> _What you need to do_
What should come back is the data below, word for word, minus any picture.

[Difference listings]
· · · ·

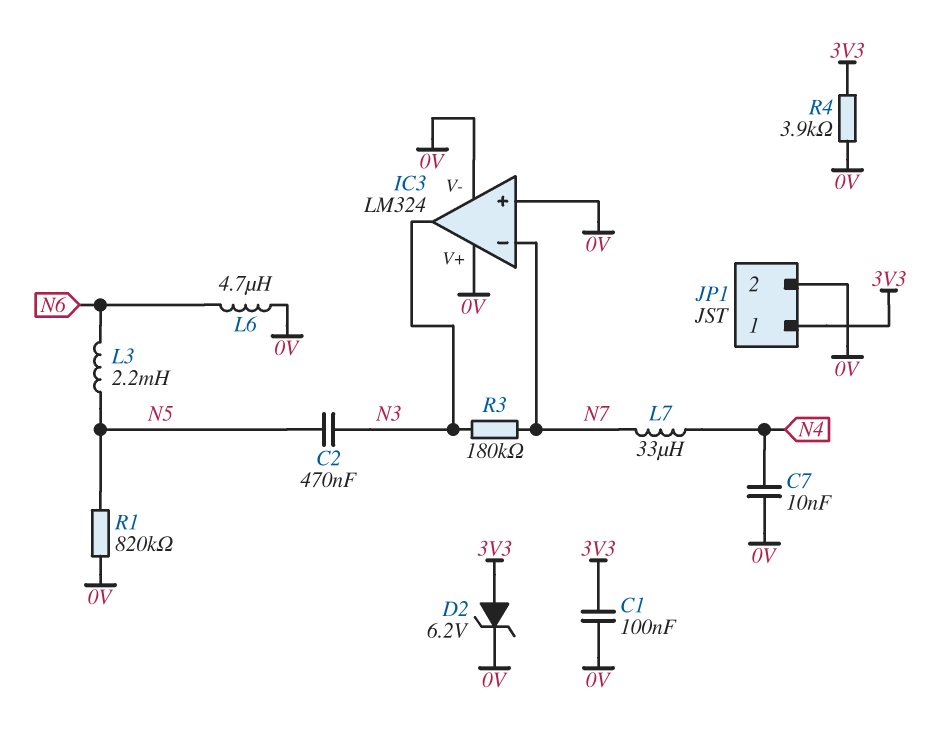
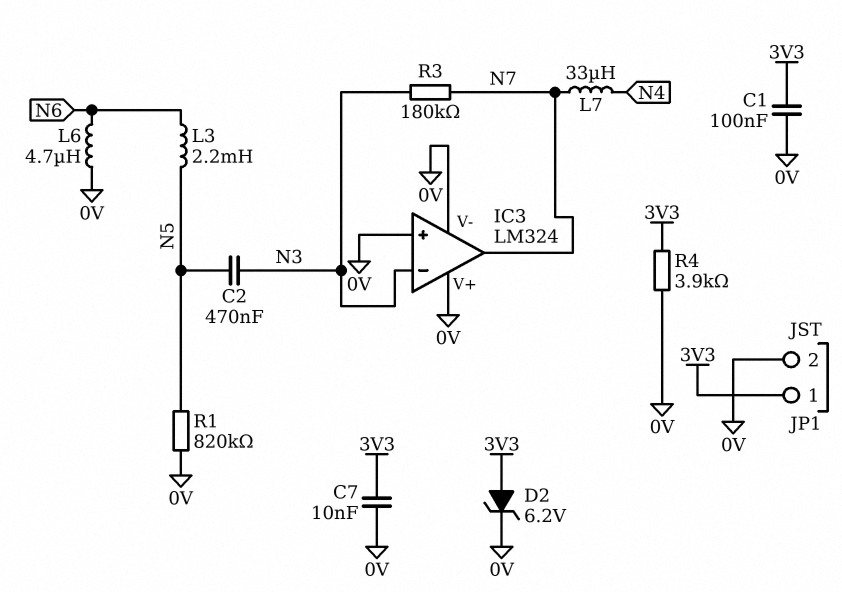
C7: 10nF (0V, N4) -> 10nF (0V, 3V3)
IC3 pin in-: N7 -> N3
IC3 pin out: N3 -> N7

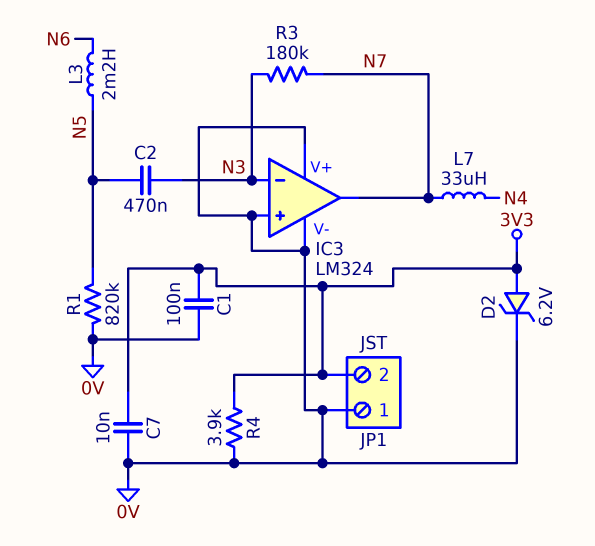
JP1 pin 1: 3V3 -> 0V
JP1 pin 2: 0V -> 3V3
L6: 4.7uH (0V, N6) -> none

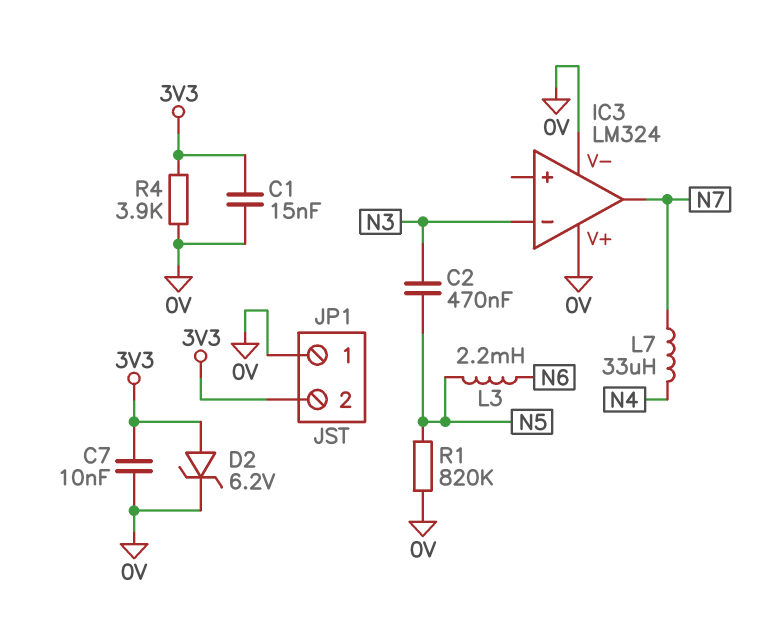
C1: 100nF (0V, 3V3) -> 15nF (0V, 3V3)
IC3 pin in+: 0V -> none
R3: 180k (N3, N7) -> none

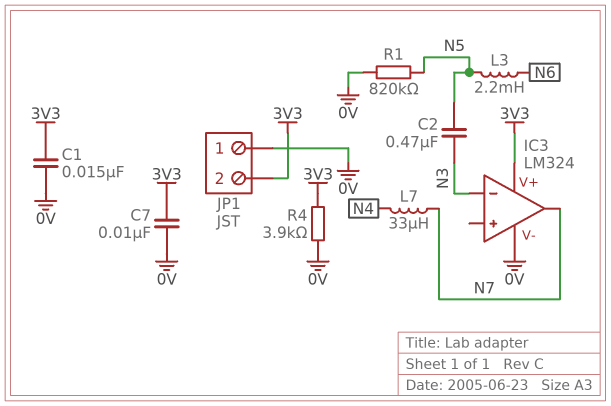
D2: zener 6.2V (A 3V3, K 0V) -> none
IC3 pin V+: 0V -> 3V3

· · · ·

> _Result of this task_
C7: 10nF (0V, N4) -> 10nF (0V, 3V3)
IC3 pin in-: N7 -> N3
IC3 pin out: N3 -> N7

JP1 pin 1: 3V3 -> 0V
JP1 pin 2: 0V -> 3V3
L6: 4.7uH (0V, N6) -> none

C1: 100nF (0V, 3V3) -> 15nF (0V, 3V3)
IC3 pin in+: 0V -> none
R3: 180k (N3, N7) -> none

D2: zener 6.2V (A 3V3, K 0V) -> none
IC3 pin V+: 0V -> 3V3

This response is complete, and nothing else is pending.